Information shown start

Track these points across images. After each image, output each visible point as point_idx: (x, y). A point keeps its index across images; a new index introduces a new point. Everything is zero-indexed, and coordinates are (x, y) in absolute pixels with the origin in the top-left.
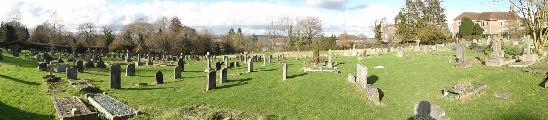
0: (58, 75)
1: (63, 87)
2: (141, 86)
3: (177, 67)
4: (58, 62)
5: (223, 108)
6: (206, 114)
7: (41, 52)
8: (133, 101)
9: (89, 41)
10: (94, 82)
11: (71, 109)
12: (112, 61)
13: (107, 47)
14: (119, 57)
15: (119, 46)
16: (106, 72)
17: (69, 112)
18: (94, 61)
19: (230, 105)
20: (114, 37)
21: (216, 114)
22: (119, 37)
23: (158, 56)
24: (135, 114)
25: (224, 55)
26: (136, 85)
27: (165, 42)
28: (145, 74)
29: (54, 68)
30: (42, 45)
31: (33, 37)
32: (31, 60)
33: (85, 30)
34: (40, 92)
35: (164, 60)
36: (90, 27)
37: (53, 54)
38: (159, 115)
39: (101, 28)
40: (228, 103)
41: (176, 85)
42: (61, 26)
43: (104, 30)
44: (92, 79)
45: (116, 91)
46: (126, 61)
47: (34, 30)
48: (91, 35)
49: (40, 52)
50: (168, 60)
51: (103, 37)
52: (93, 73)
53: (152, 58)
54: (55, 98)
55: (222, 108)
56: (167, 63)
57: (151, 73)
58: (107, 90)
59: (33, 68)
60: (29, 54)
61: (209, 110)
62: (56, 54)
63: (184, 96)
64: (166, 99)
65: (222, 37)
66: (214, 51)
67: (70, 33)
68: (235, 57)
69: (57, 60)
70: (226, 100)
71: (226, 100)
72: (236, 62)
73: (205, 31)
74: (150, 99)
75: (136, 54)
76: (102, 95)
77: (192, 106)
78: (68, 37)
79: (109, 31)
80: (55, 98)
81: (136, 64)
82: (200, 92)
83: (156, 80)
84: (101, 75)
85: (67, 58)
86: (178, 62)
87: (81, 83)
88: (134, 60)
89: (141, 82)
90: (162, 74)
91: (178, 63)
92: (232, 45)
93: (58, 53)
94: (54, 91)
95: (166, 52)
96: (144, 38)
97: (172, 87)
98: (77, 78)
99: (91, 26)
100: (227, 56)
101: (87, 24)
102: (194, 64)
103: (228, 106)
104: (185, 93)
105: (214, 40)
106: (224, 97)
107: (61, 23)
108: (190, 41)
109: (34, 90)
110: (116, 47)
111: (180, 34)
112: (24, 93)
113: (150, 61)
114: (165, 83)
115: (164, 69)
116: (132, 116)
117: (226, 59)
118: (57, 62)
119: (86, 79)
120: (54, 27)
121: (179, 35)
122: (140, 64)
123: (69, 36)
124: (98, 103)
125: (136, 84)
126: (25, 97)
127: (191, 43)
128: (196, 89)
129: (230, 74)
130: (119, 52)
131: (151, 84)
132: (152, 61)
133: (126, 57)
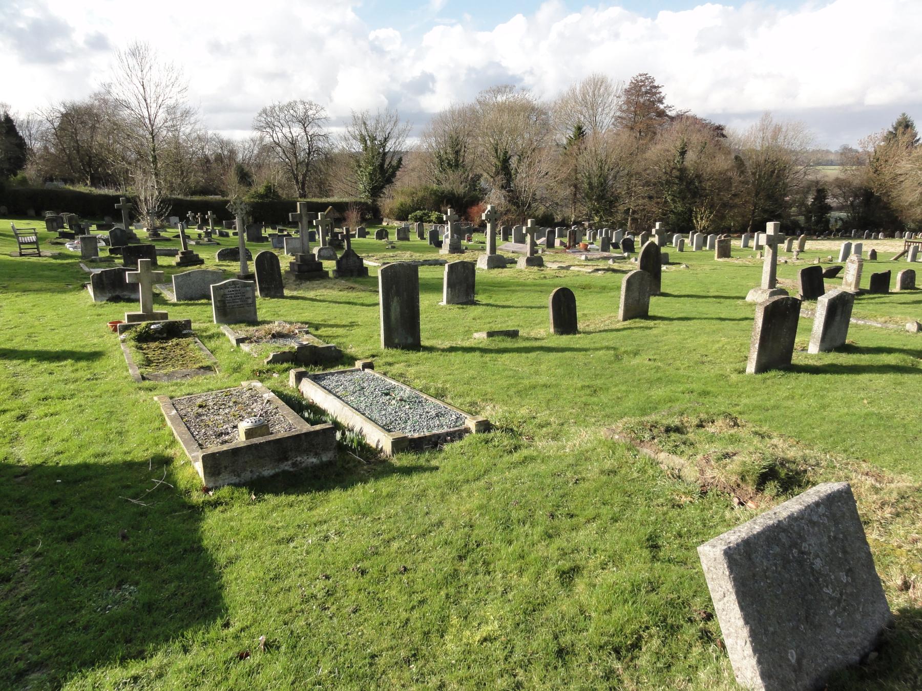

Information shown end

## Given request
Copy out the lines above word for word, leaving out the pictures.

## Right answer
Track these points across images. After each image, output each visible point as point_idx: (x, y). A point keeps its index across images; a new index introduces a new point. Everything is zero-indexed, and coordinates are (x, y) in absolute pixels with the origin in the top-left.
0: (58, 75)
1: (63, 87)
2: (141, 86)
3: (177, 67)
4: (58, 62)
5: (223, 108)
6: (206, 114)
7: (41, 52)
8: (133, 101)
9: (89, 41)
10: (94, 82)
11: (71, 109)
12: (112, 61)
13: (107, 47)
14: (119, 57)
15: (119, 46)
16: (106, 72)
17: (69, 112)
18: (94, 61)
19: (230, 105)
20: (114, 37)
21: (216, 114)
22: (119, 37)
23: (158, 56)
24: (135, 114)
25: (224, 55)
26: (136, 85)
27: (165, 42)
28: (145, 74)
29: (54, 68)
30: (42, 45)
31: (33, 37)
32: (31, 60)
33: (85, 30)
34: (40, 92)
35: (164, 60)
36: (90, 27)
37: (53, 54)
38: (159, 115)
39: (101, 28)
40: (228, 103)
41: (176, 85)
42: (61, 26)
43: (104, 30)
44: (92, 79)
45: (116, 91)
46: (126, 61)
47: (34, 30)
48: (91, 35)
49: (40, 52)
50: (168, 60)
51: (103, 37)
52: (93, 73)
53: (152, 58)
54: (55, 98)
55: (222, 108)
56: (167, 63)
57: (151, 73)
58: (107, 90)
59: (33, 68)
60: (29, 54)
61: (209, 110)
62: (56, 54)
63: (184, 96)
64: (166, 99)
65: (222, 37)
66: (214, 51)
67: (70, 33)
68: (235, 57)
69: (57, 60)
70: (226, 100)
71: (226, 100)
72: (236, 62)
73: (205, 31)
74: (150, 99)
75: (136, 54)
76: (102, 95)
77: (192, 106)
78: (68, 37)
79: (109, 31)
80: (55, 98)
81: (136, 64)
82: (200, 92)
83: (156, 80)
84: (101, 75)
85: (67, 58)
86: (178, 62)
87: (81, 83)
88: (134, 60)
89: (141, 82)
90: (162, 74)
91: (178, 63)
92: (232, 45)
93: (58, 53)
94: (54, 91)
95: (166, 52)
96: (144, 38)
97: (172, 87)
98: (77, 78)
99: (91, 26)
100: (227, 56)
101: (87, 24)
102: (194, 64)
103: (228, 106)
104: (185, 93)
105: (214, 40)
106: (224, 97)
107: (61, 23)
108: (190, 41)
109: (34, 90)
110: (116, 47)
111: (180, 34)
112: (24, 93)
113: (150, 61)
114: (165, 83)
115: (164, 69)
116: (132, 116)
117: (226, 59)
118: (57, 62)
119: (86, 79)
120: (54, 27)
121: (179, 35)
122: (140, 64)
123: (69, 36)
124: (98, 103)
125: (136, 84)
126: (25, 97)
127: (191, 43)
128: (196, 89)
129: (230, 74)
130: (119, 52)
131: (151, 84)
132: (152, 61)
133: (126, 57)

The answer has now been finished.